What the task requires - What you return must be the full data, repeated verbatim, with no pictures in it.

════════════════

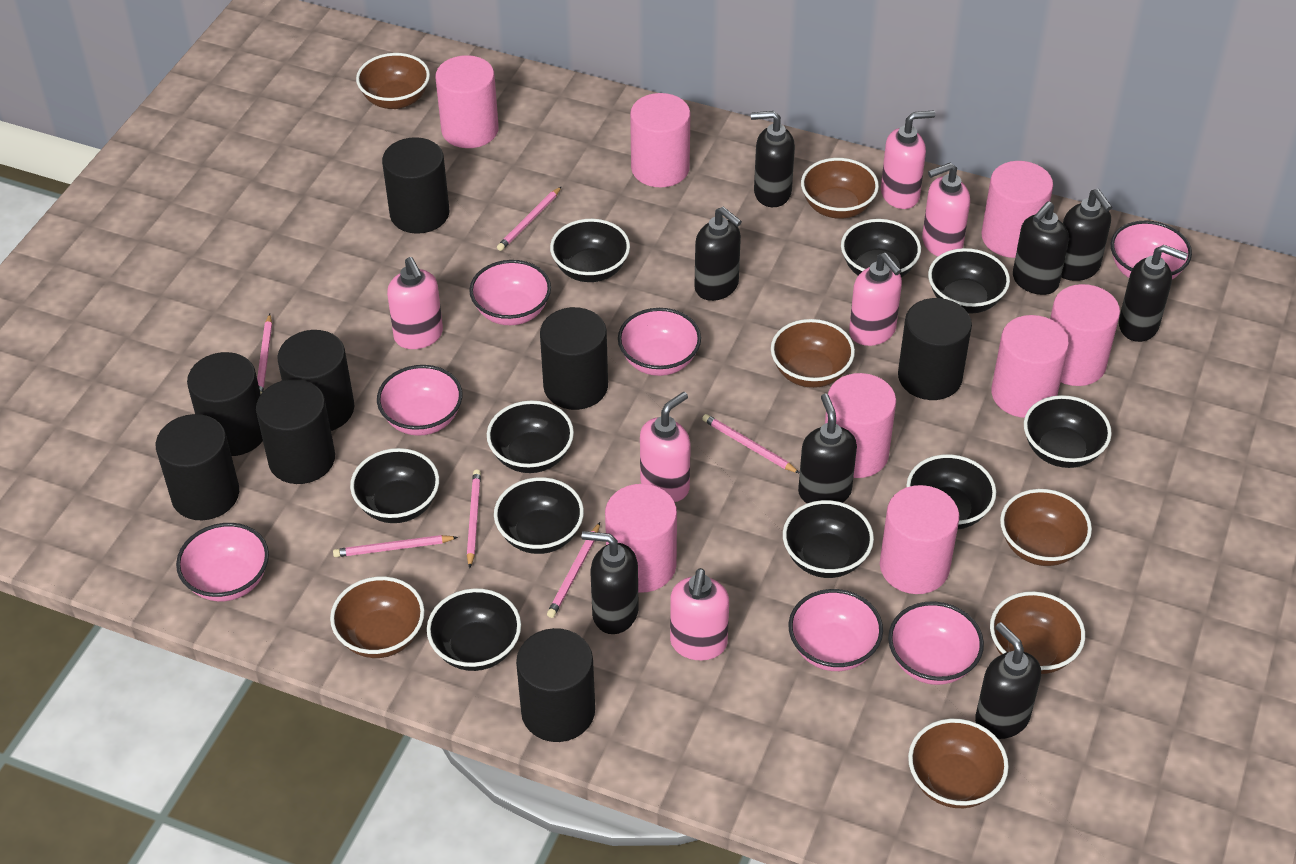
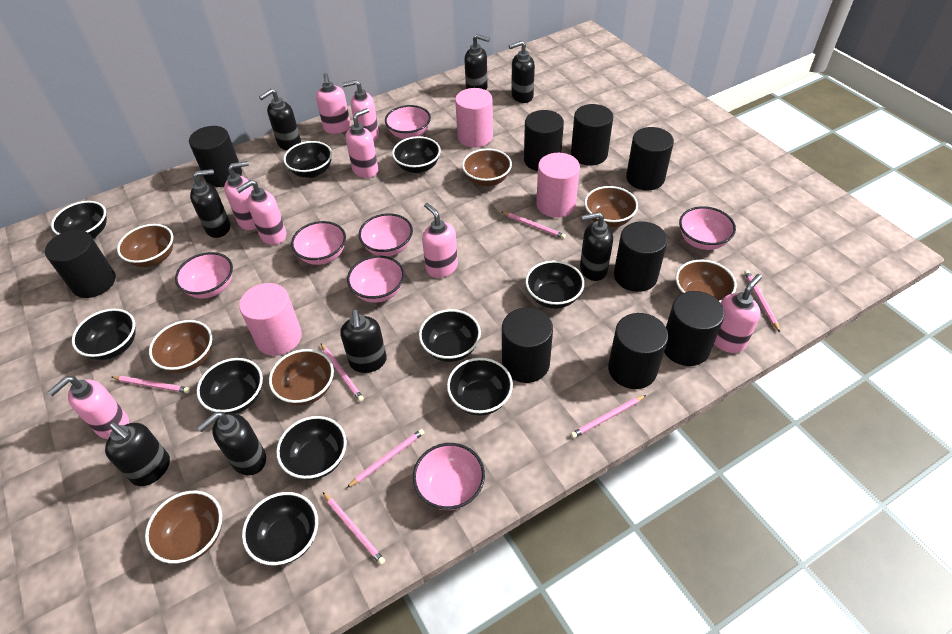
black cylinder: 8 -> 9
pink cylinder: 8 -> 3
pink pencil: 6 -> 7
pink soap dispenser: 6 -> 8

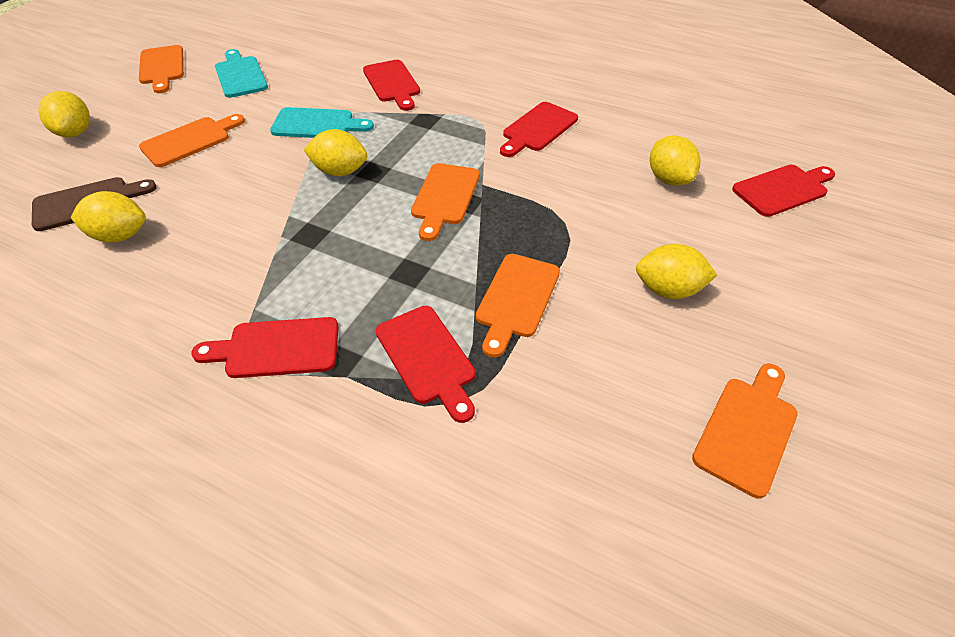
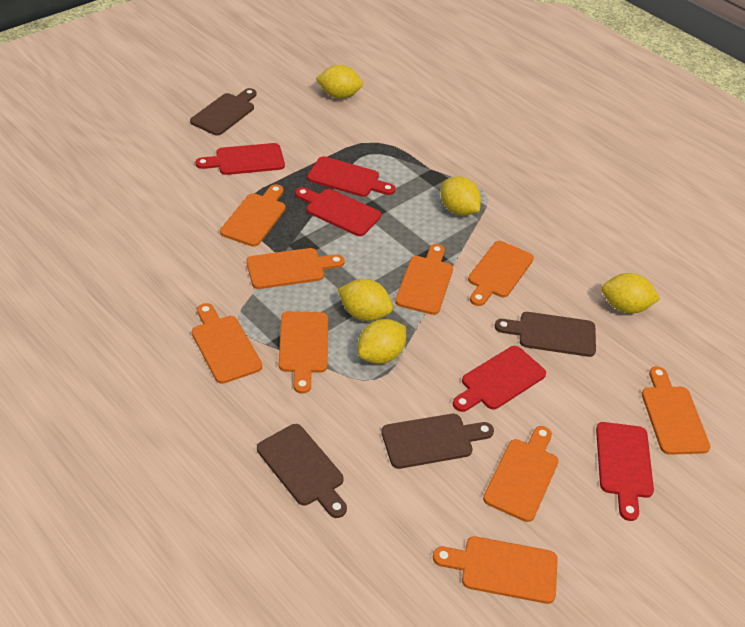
brown cutting board: 1 -> 4
orange cutting board: 5 -> 9
turquoise cutting board: 2 -> 0

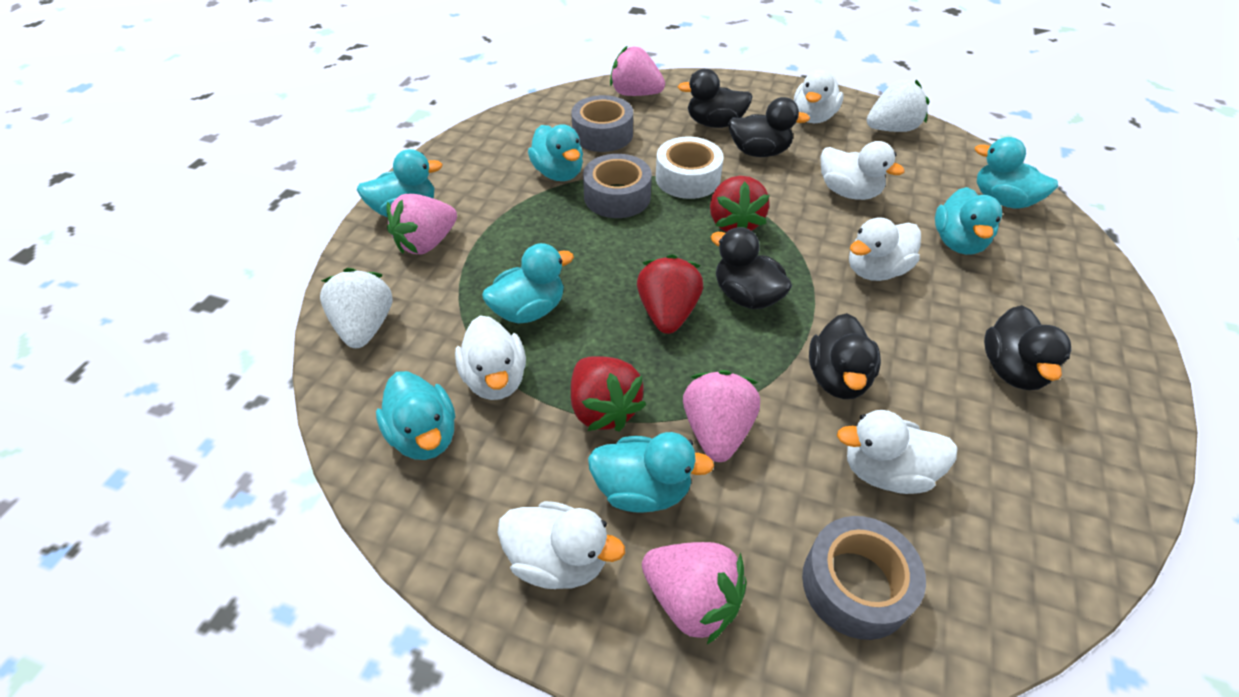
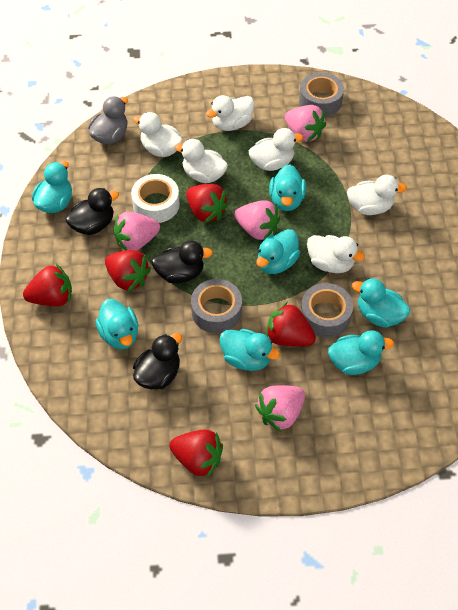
black duck: 5 -> 3
grey duck: 0 -> 1
red strawberry: 3 -> 5
white strawberry: 2 -> 0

════════════════

Answer box -
black cylinder: 8 -> 9
pink cylinder: 8 -> 3
pink pencil: 6 -> 7
pink soap dispenser: 6 -> 8

brown cutting board: 1 -> 4
orange cutting board: 5 -> 9
turquoise cutting board: 2 -> 0

black duck: 5 -> 3
grey duck: 0 -> 1
red strawberry: 3 -> 5
white strawberry: 2 -> 0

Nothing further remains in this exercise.